Zet alle regels van de gegevens hieronder in een Markdown-tabel met de kolommen Nummer en Regel, en sla lege regels over. Laat de afbeeldingen weg uit je antwoord.

Opgeslagen gegevens:
· · · · ·

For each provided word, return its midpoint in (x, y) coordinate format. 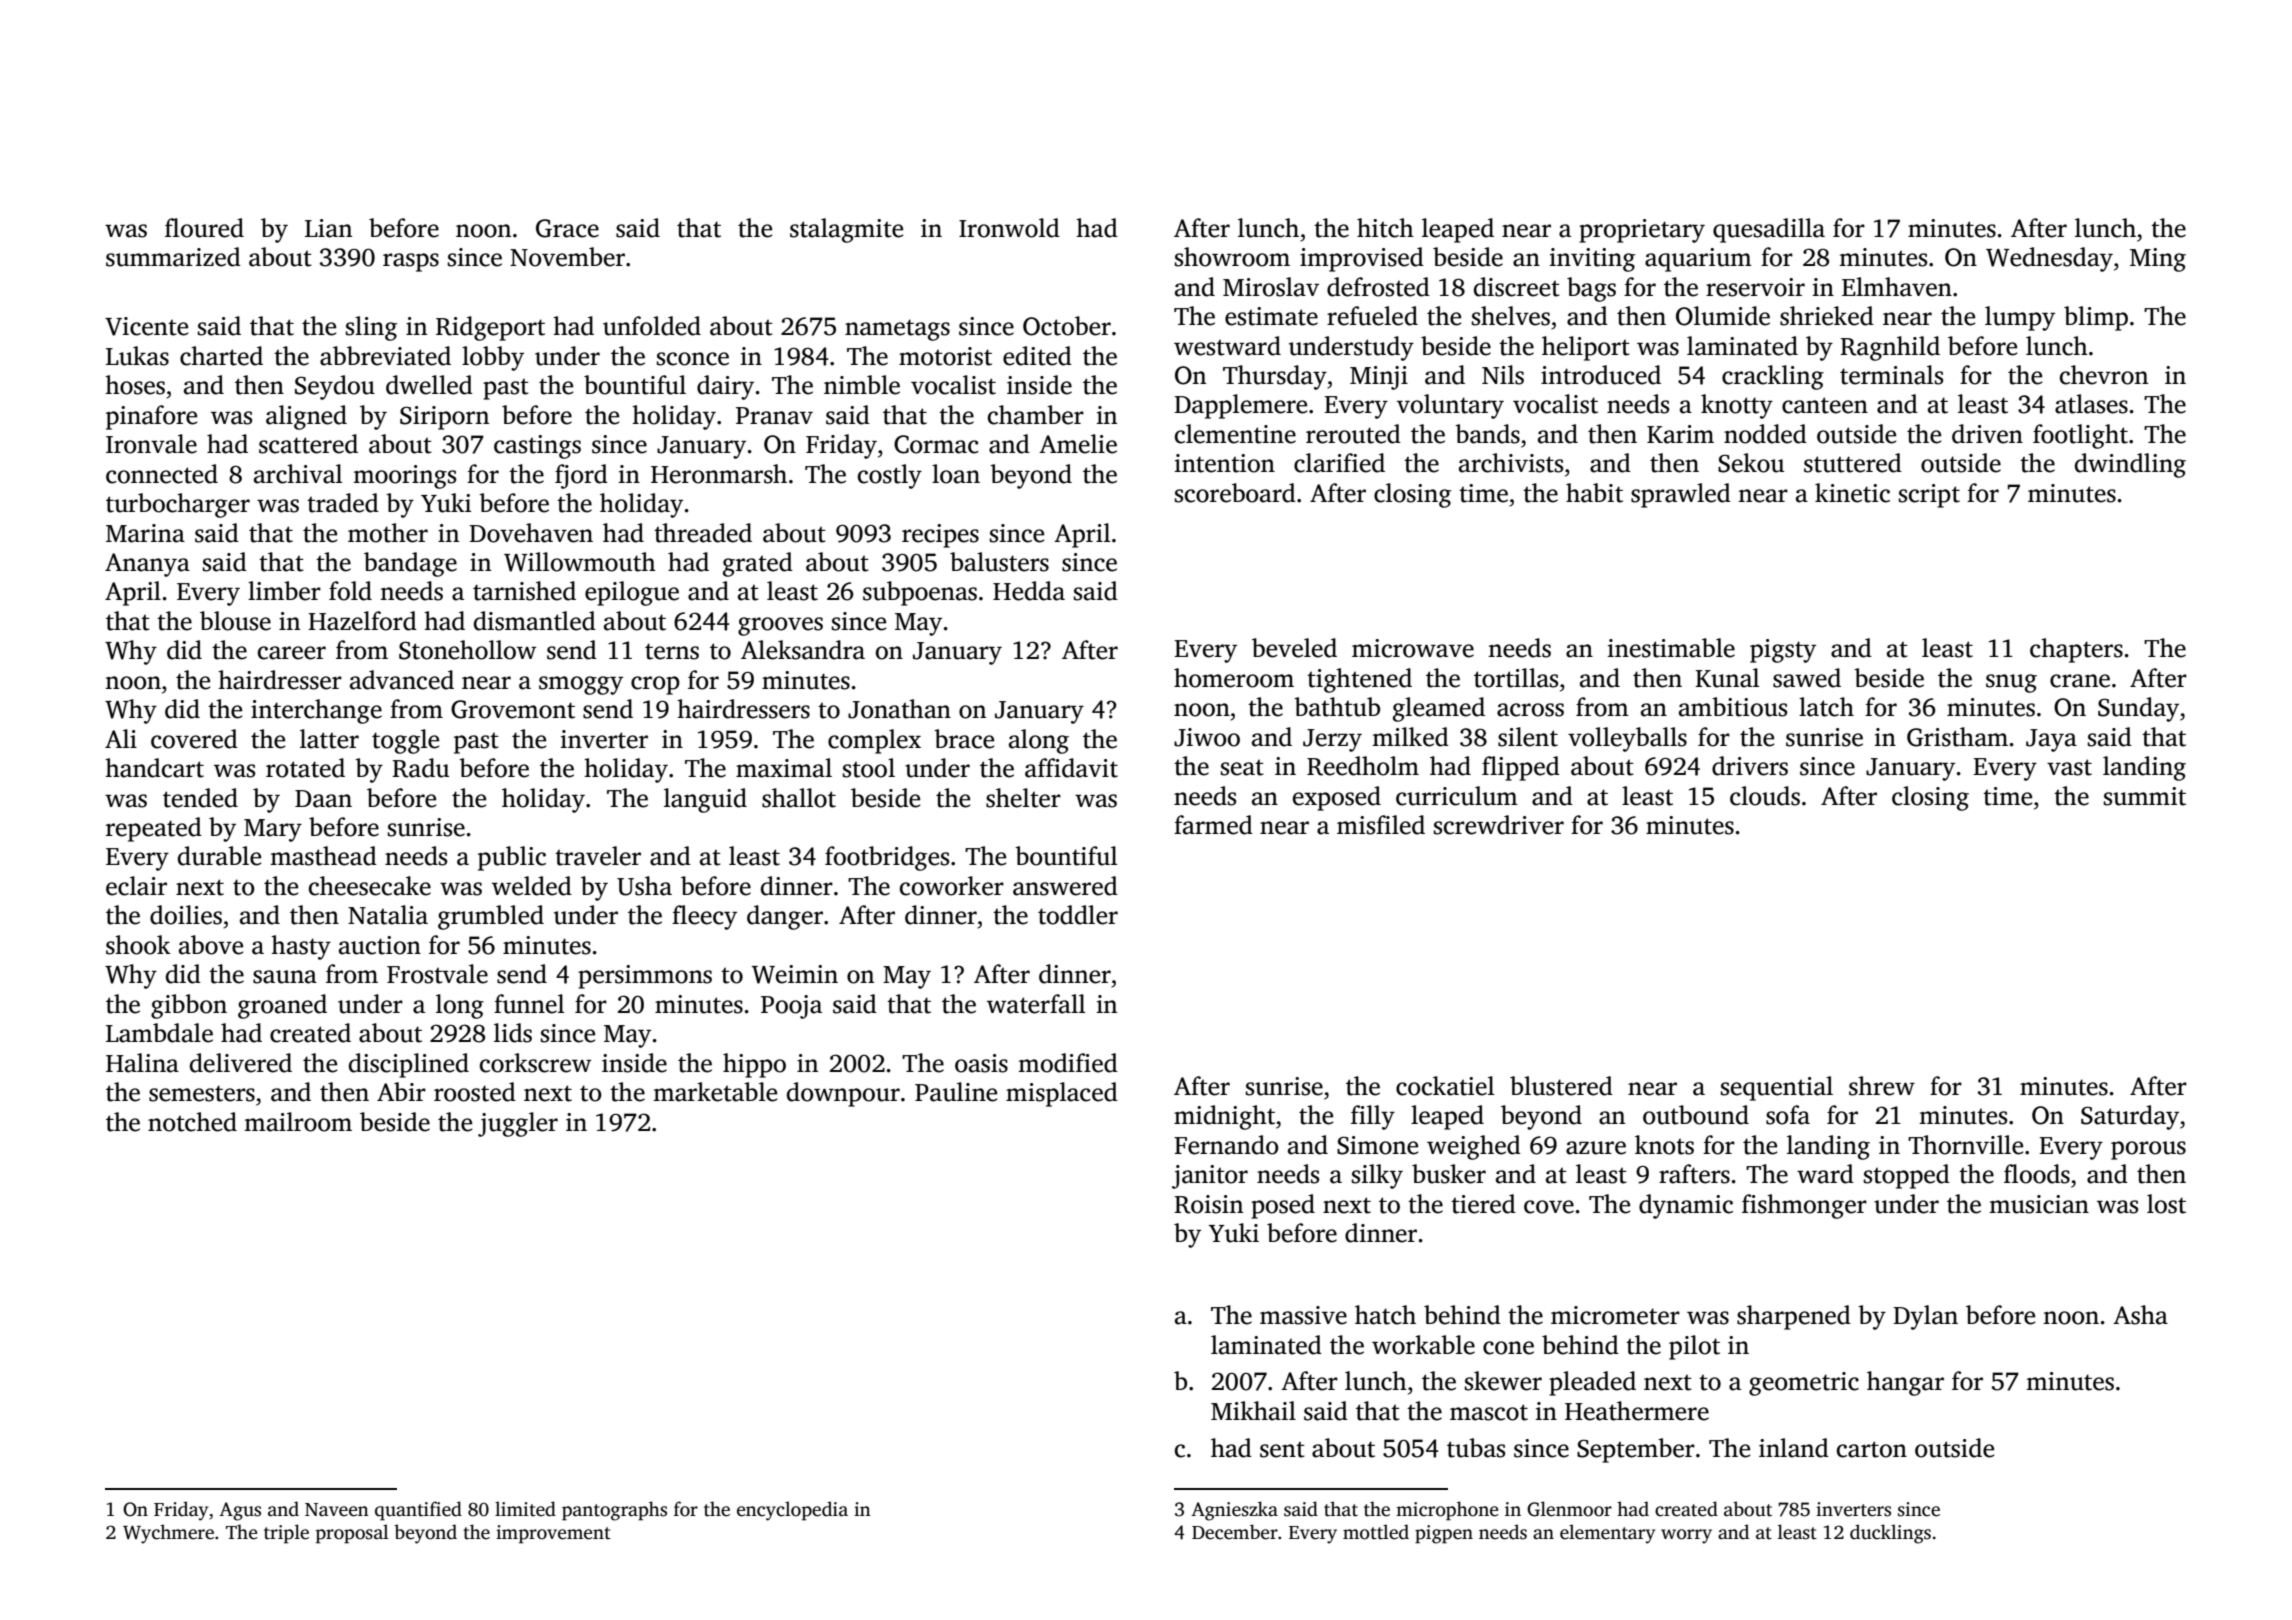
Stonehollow (467, 650)
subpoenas (920, 593)
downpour (843, 1094)
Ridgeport (490, 328)
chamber (1036, 415)
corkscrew (535, 1063)
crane (2080, 681)
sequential (1777, 1088)
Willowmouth (580, 562)
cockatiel (1445, 1086)
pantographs (614, 1511)
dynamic (1686, 1206)
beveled (1294, 648)
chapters (2076, 650)
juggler (518, 1124)
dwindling (2130, 465)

· · · · ·

### Resultaat van taak
| Nummer | Regel |
|---|---|
| 1 | For each provided word, return its midpoint in (x, y) coordinate format.  |
| 2 | Stonehollow (467, 650) |
| 3 | subpoenas (920, 593) |
| 4 | downpour (843, 1094) |
| 5 | Ridgeport (490, 328) |
| 6 | chamber (1036, 415) |
| 7 | corkscrew (535, 1063) |
| 8 | crane (2080, 681) |
| 9 | sequential (1777, 1088) |
| 10 | Willowmouth (580, 562) |
| 11 | cockatiel (1445, 1086) |
| 12 | pantographs (614, 1511) |
| 13 | dynamic (1686, 1206) |
| 14 | beveled (1294, 648) |
| 15 | chapters (2076, 650) |
| 16 | juggler (518, 1124) |
| 17 | dwindling (2130, 465) |